> [ABOUT THIS EXERCISE] No pictures, nothing altered: return the data below.

> [RECORDS SHOWN]
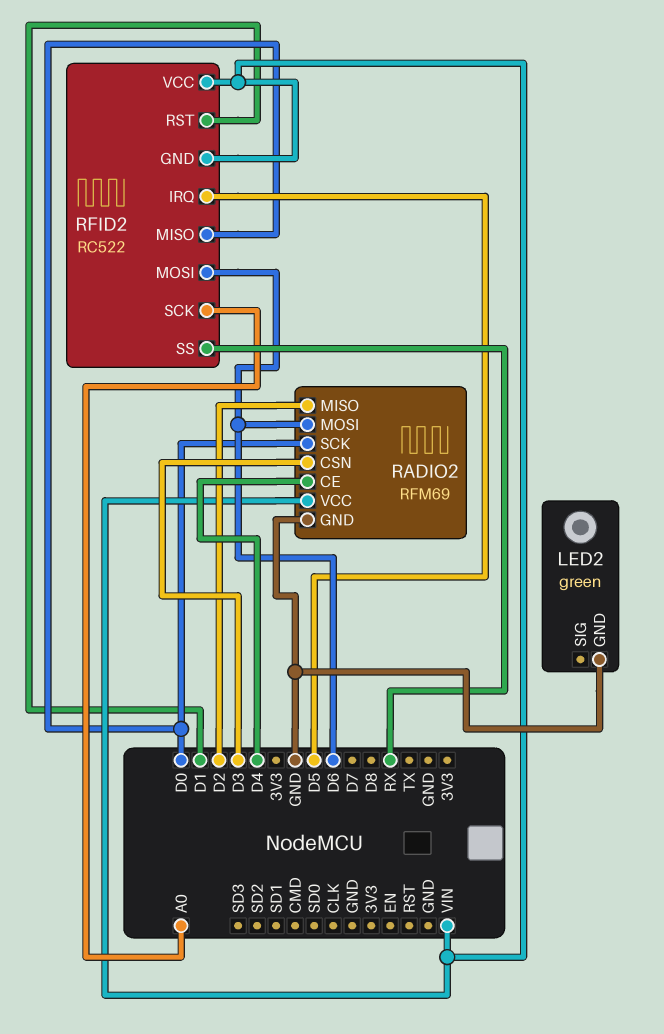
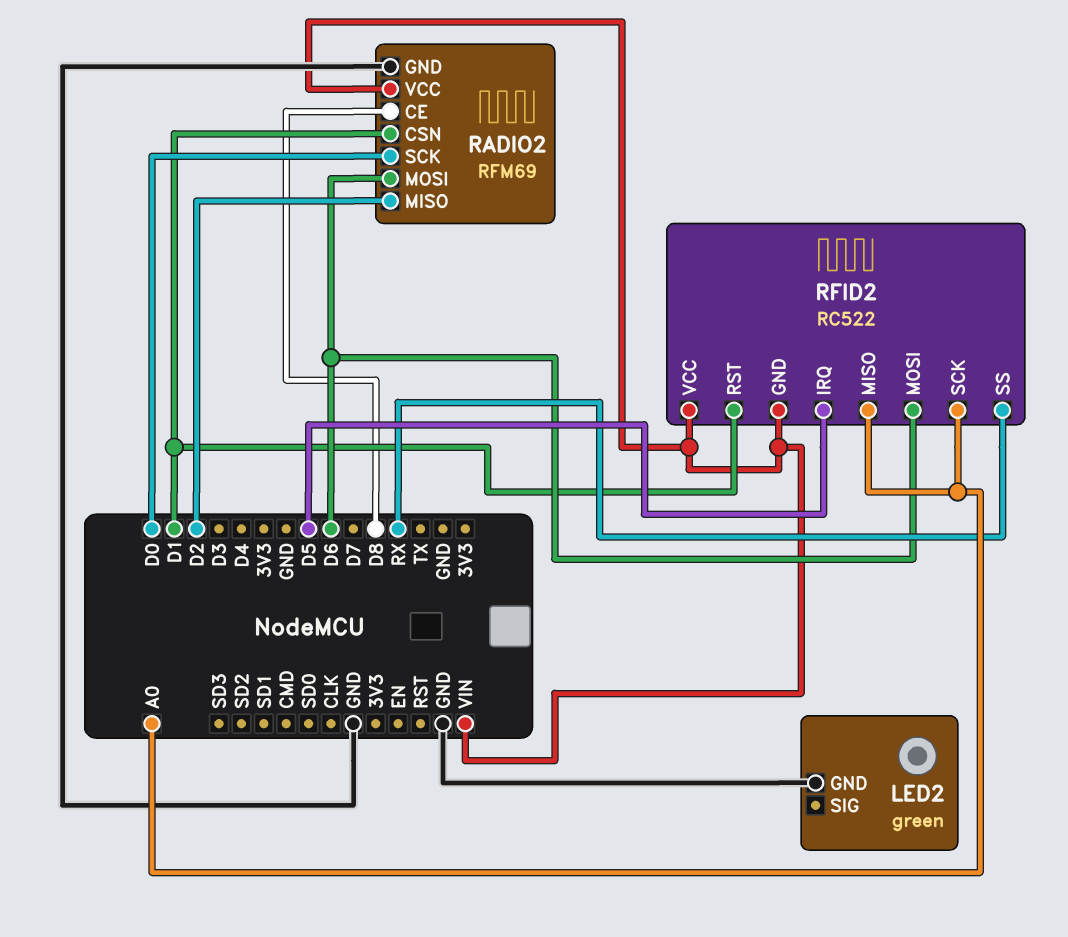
RADIO2 pin CE: D4 -> D8
RADIO2 pin CSN: D3 -> D1
RFID2 pin MISO: D0 -> A0

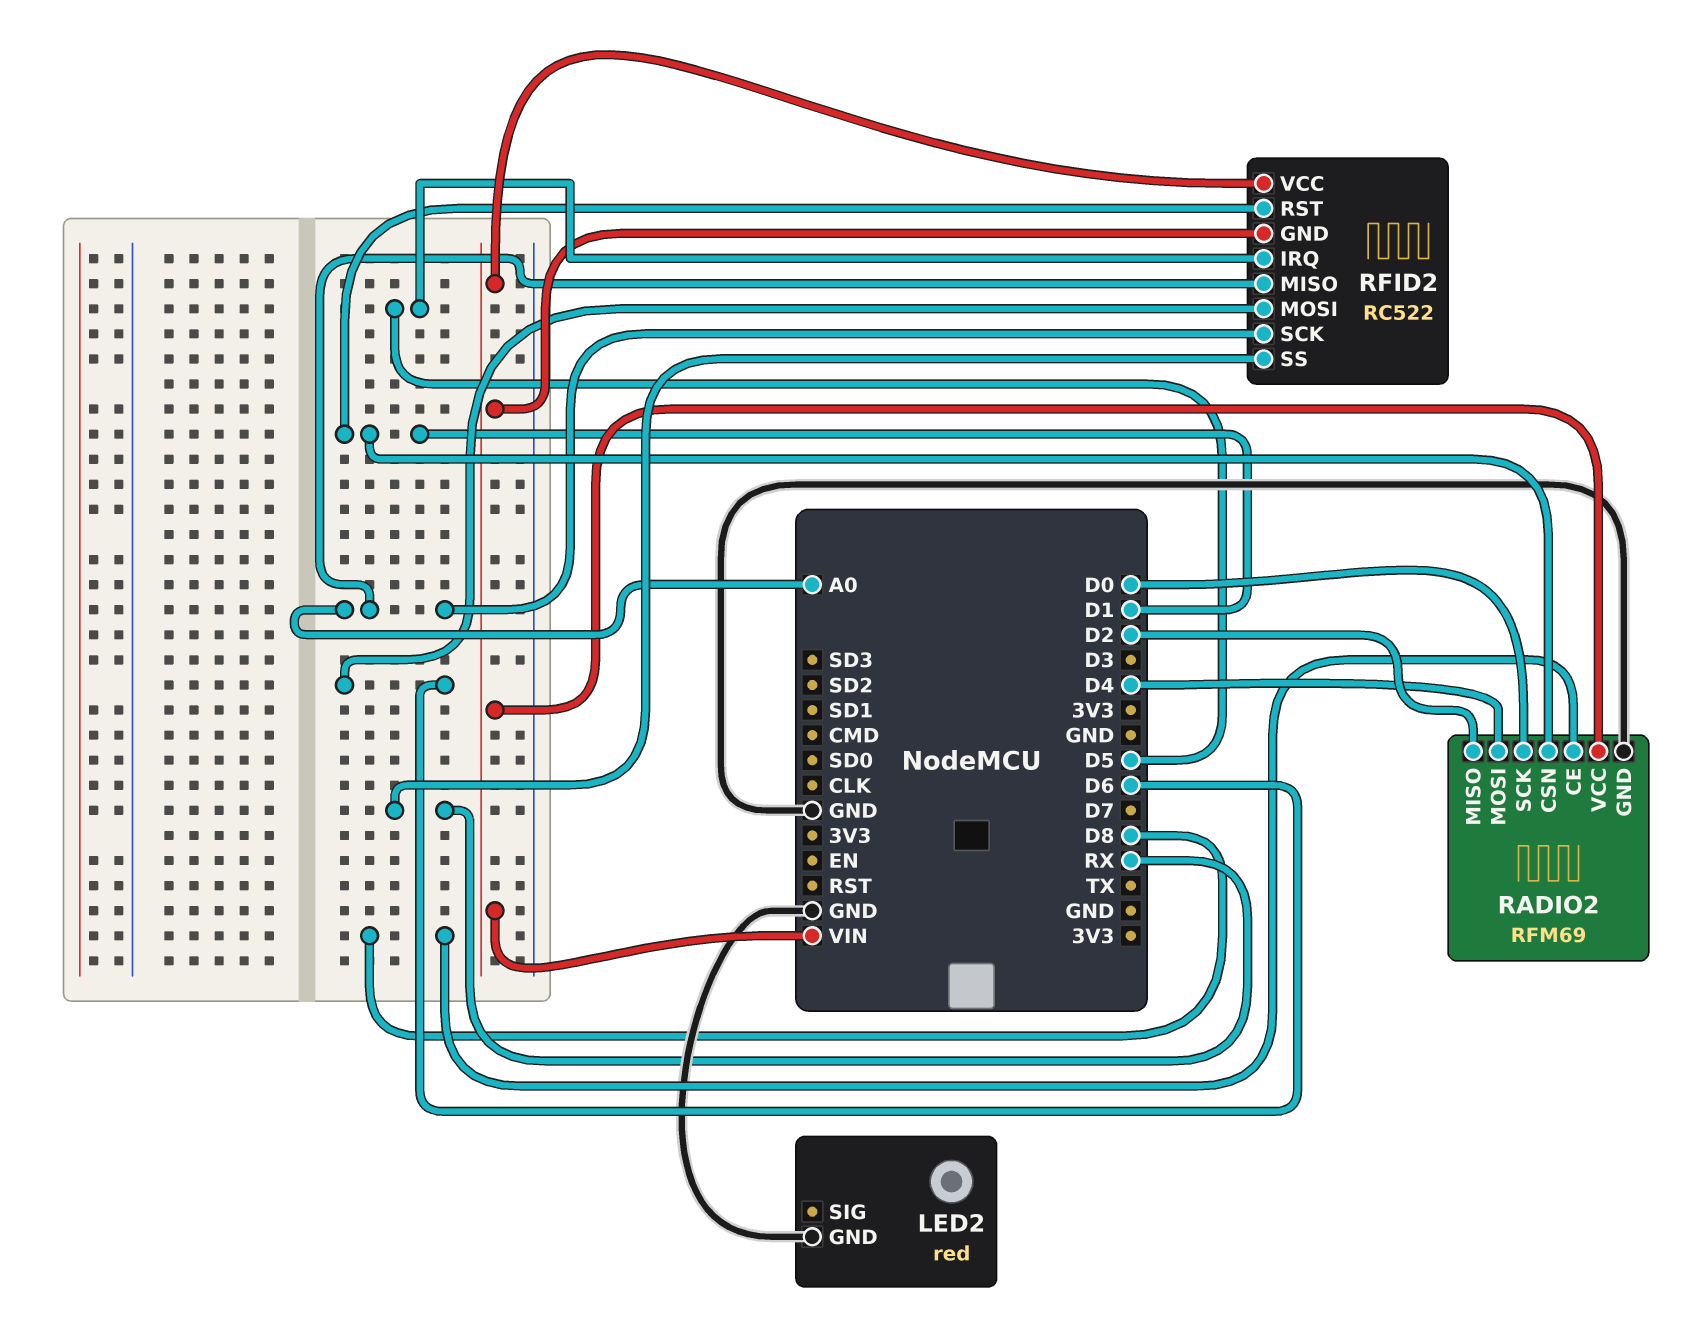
LED2: green -> red
RADIO2 pin MOSI: D6 -> D4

> [ANSWER FOR THE TASK]
RADIO2 pin CE: D4 -> D8
RADIO2 pin CSN: D3 -> D1
RFID2 pin MISO: D0 -> A0

LED2: green -> red
RADIO2 pin MOSI: D6 -> D4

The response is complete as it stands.